• **Goal**
Recast the data, from its first line up to and including the line with "Varun (212, 580)", as a Markdown table with the columns "Row" and "Line", one row per line, skipping blank lines and leaving out the pictures.

• **Raw records**

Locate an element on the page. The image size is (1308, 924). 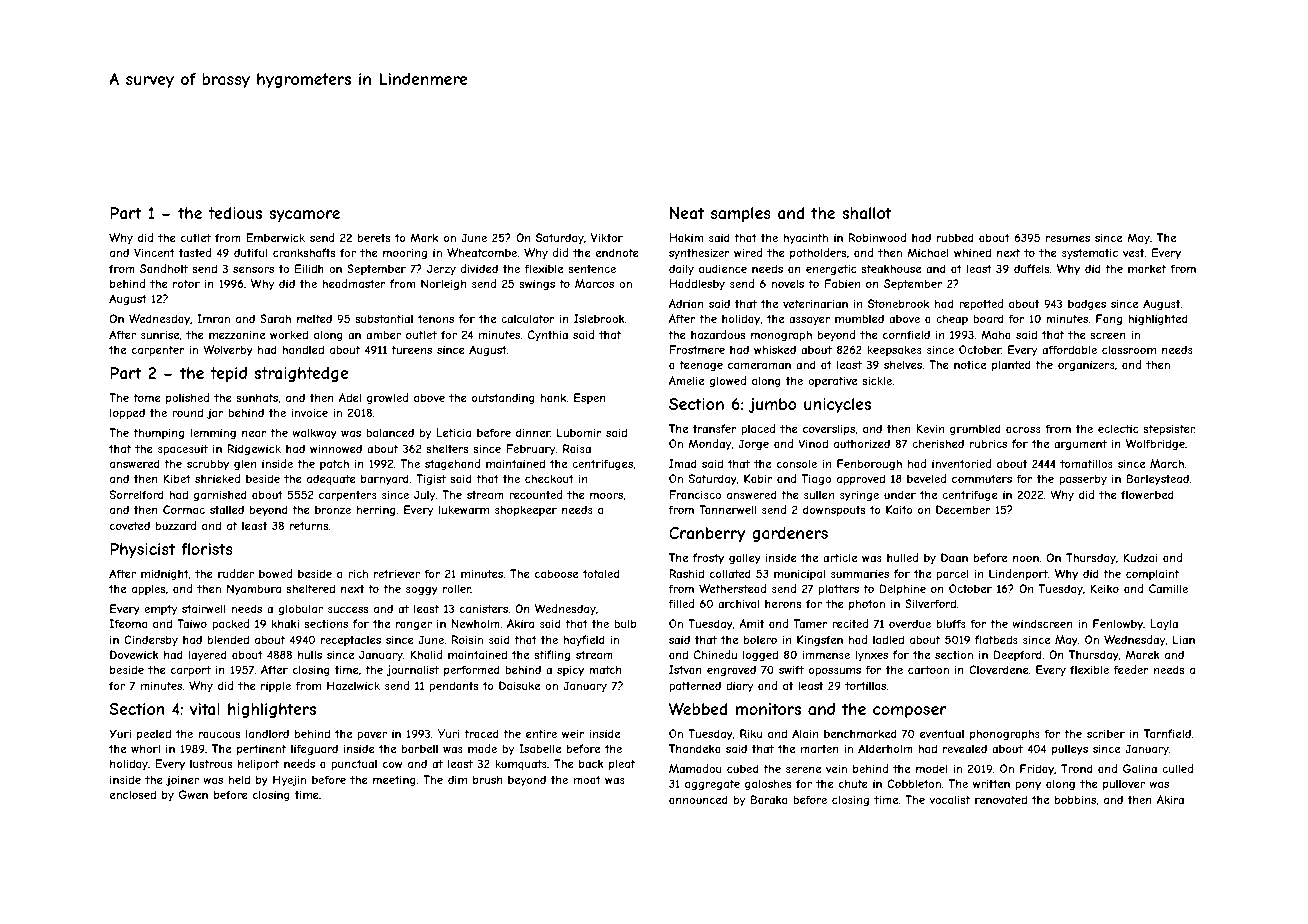
retriever is located at coordinates (397, 573).
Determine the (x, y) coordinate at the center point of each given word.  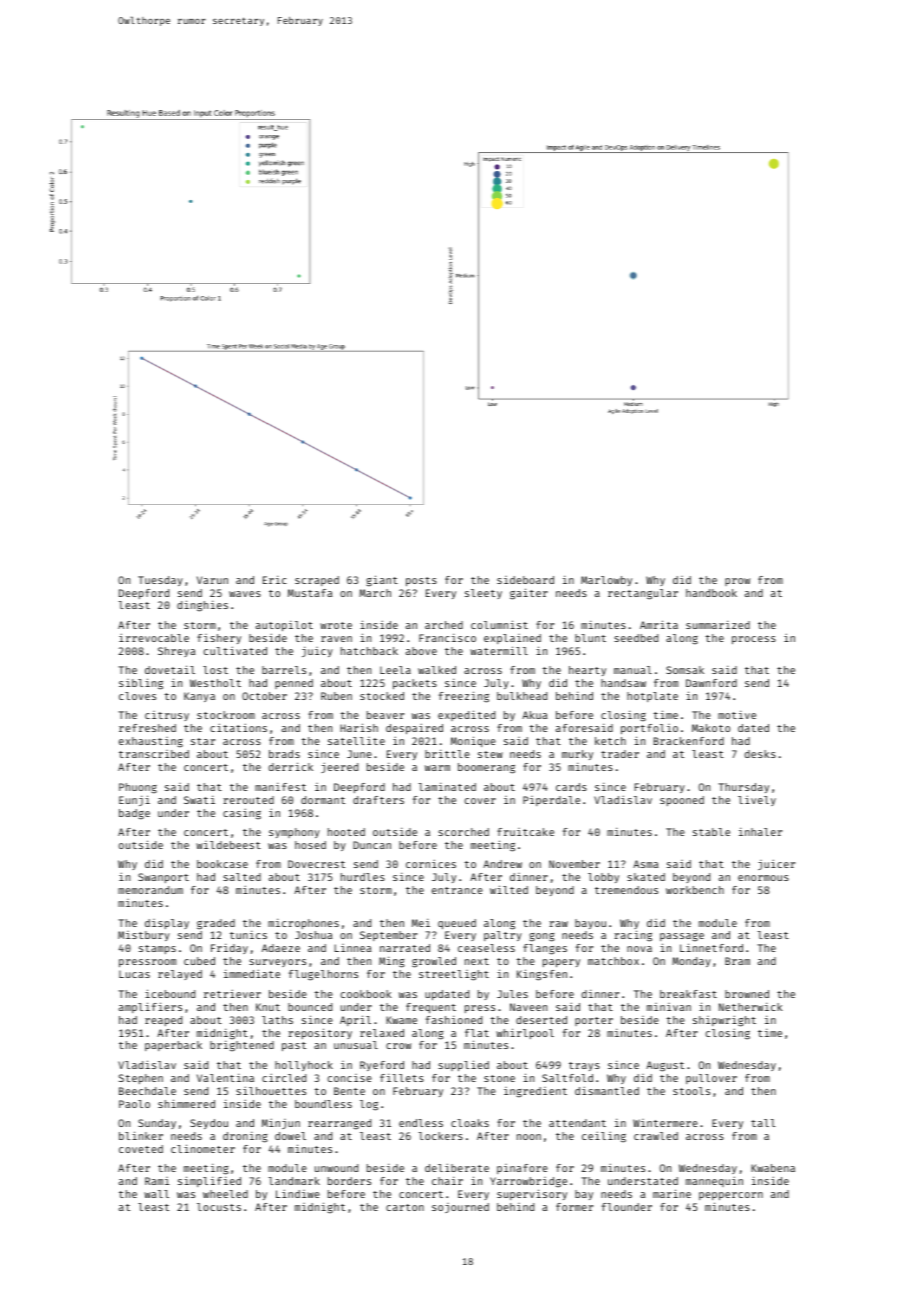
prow (737, 582)
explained (512, 639)
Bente (349, 1091)
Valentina (225, 1078)
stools (691, 1091)
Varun (212, 580)
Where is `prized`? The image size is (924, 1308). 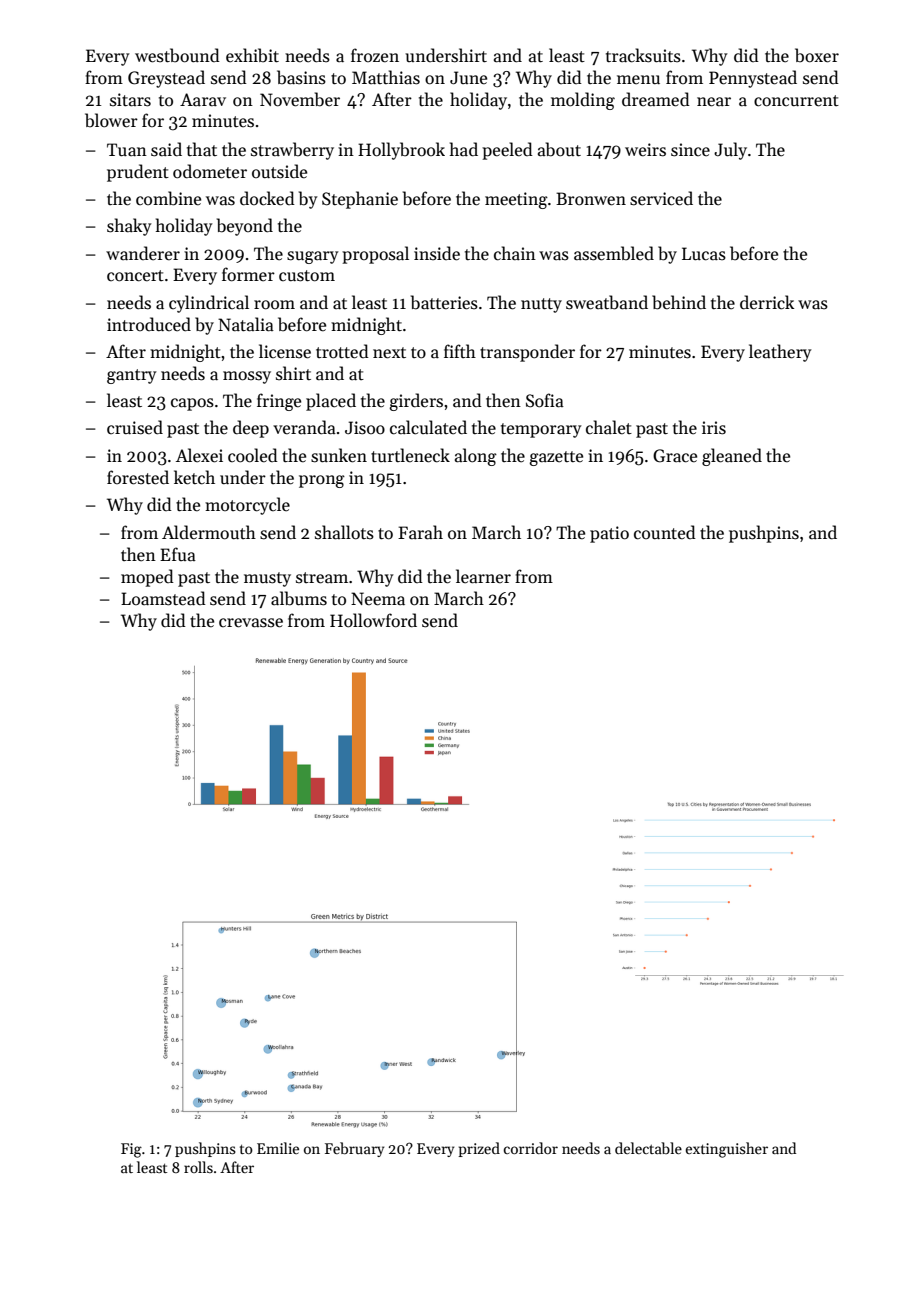 prized is located at coordinates (479, 1149).
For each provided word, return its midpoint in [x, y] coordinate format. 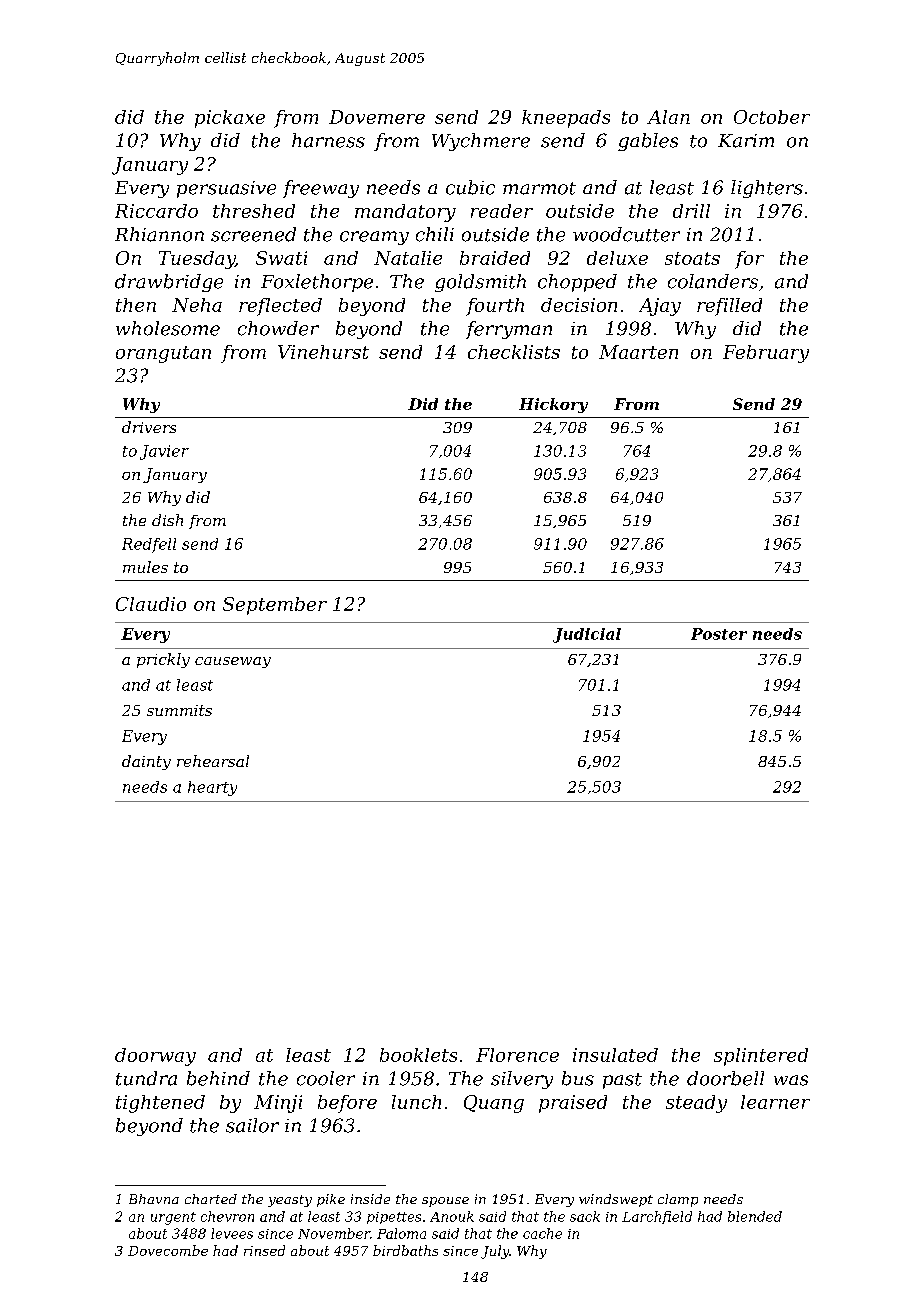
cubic [470, 187]
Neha [197, 305]
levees [232, 1233]
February [766, 354]
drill [691, 211]
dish [167, 520]
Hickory [553, 405]
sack [585, 1216]
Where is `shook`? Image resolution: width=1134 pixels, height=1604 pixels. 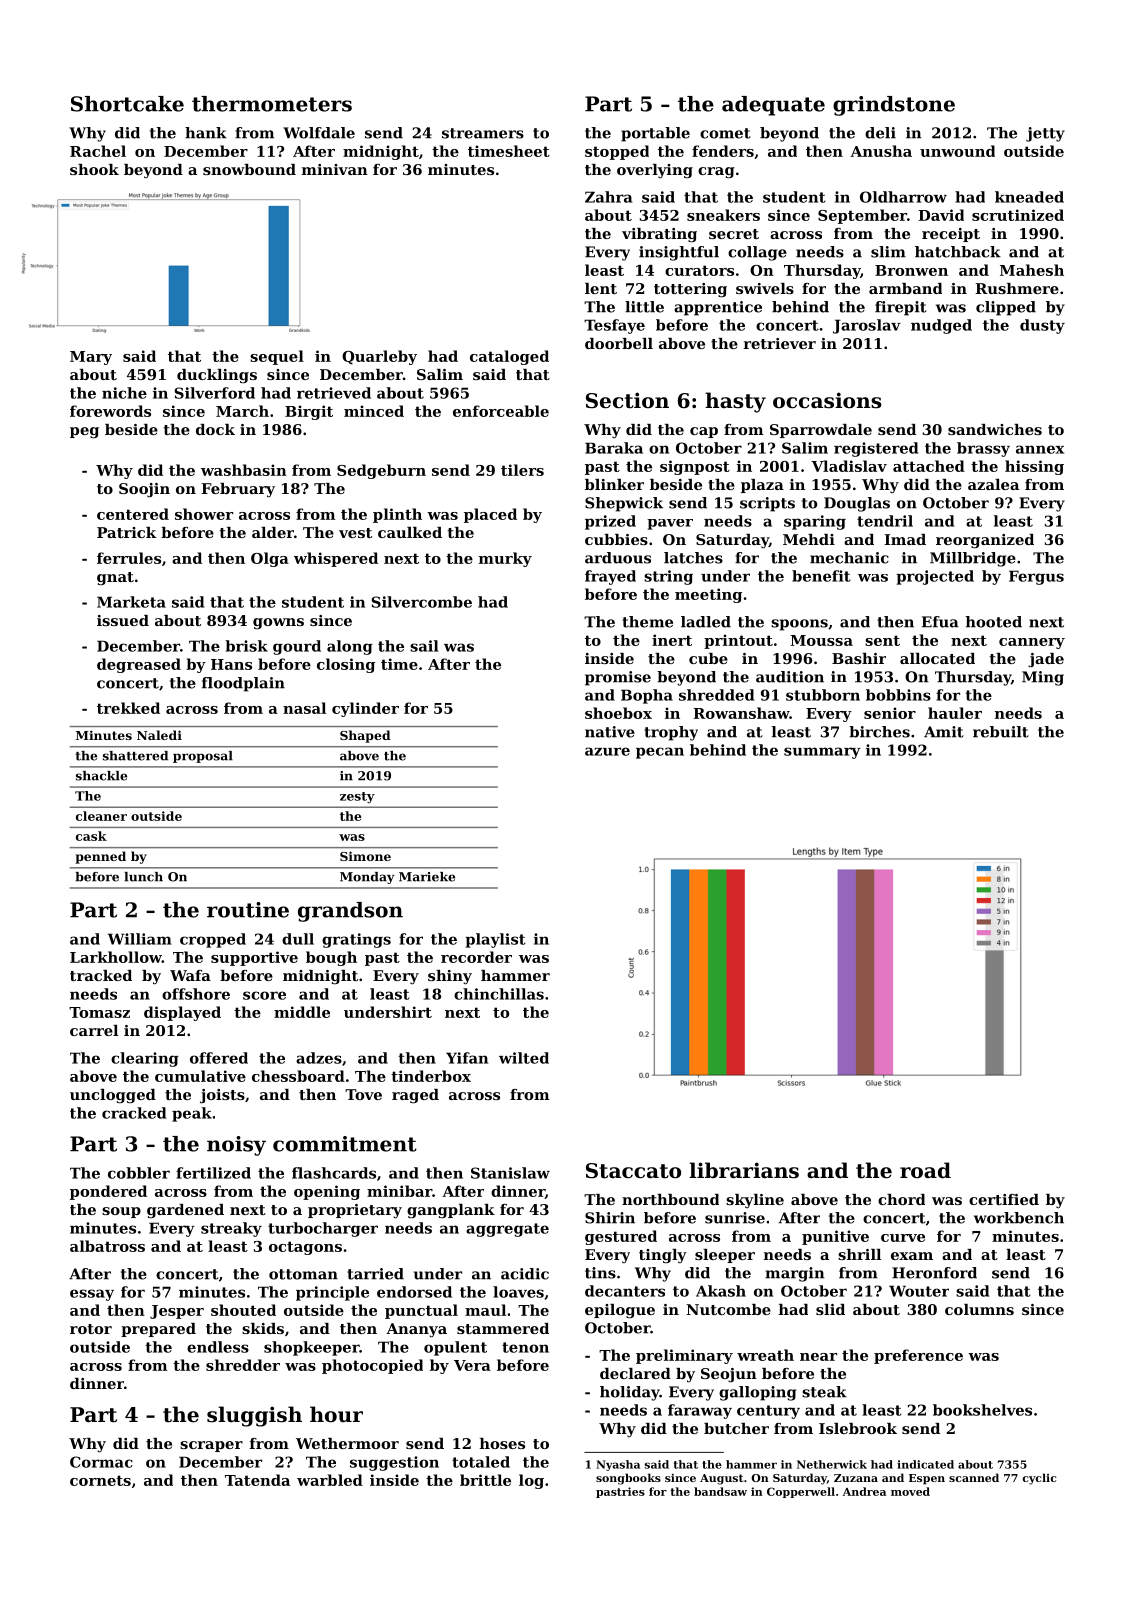 shook is located at coordinates (94, 169).
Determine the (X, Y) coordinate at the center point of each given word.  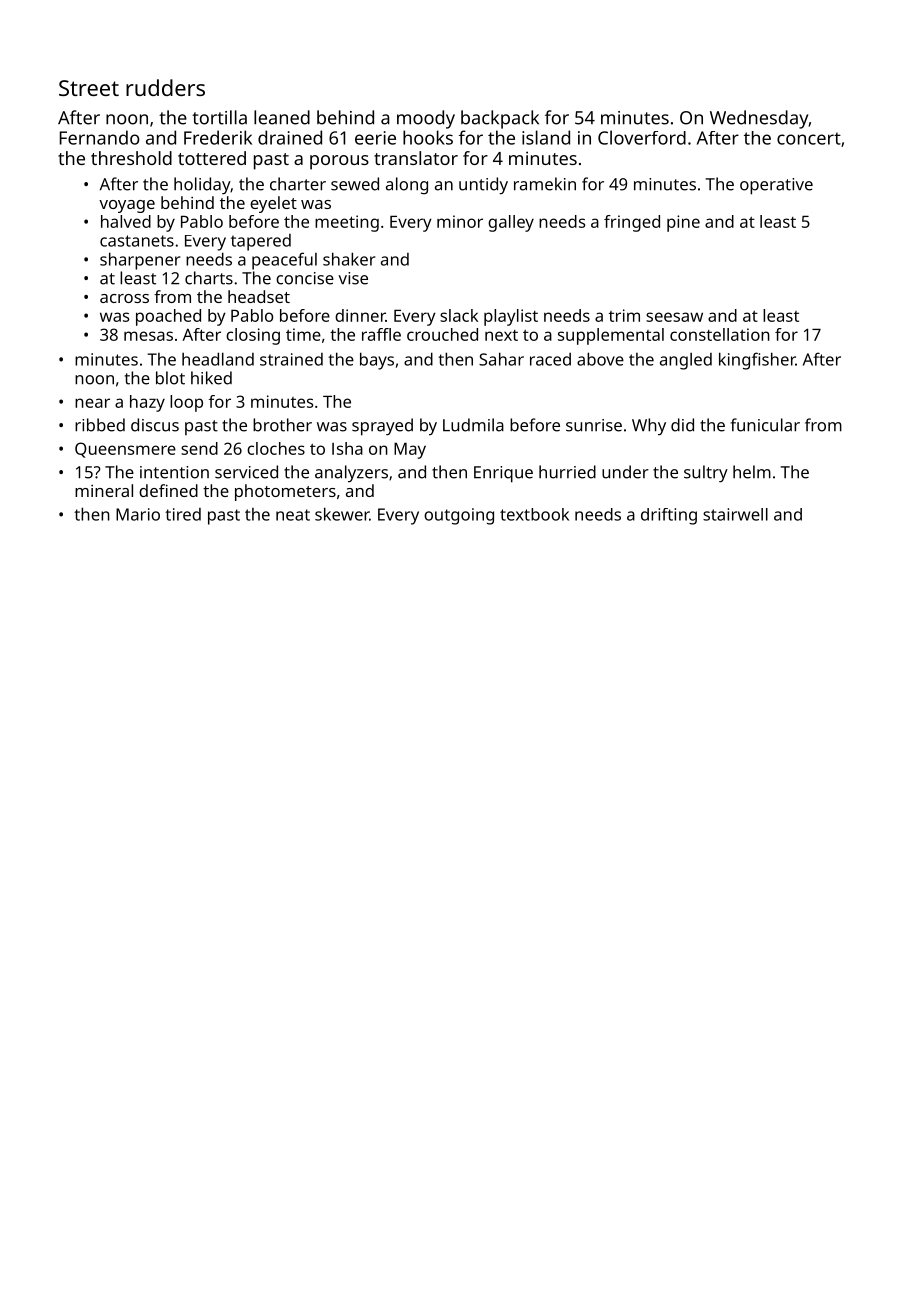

• **Task result**
| Row | Line |
|---|---|
| 1 | Locate an element on the page. The image size is (1308, 924).  |
| 2 | retriever is located at coordinates (397, 573). |
| 3 | Determine the (x, y) coordinate at the center point of each given word.   |
| 4 | prow (737, 582) |
| 5 | explained (512, 639) |
| 6 | Bente (349, 1091) |
| 7 | Valentina (225, 1078) |
| 8 | stools (691, 1091) |
| 9 | Varun (212, 580) |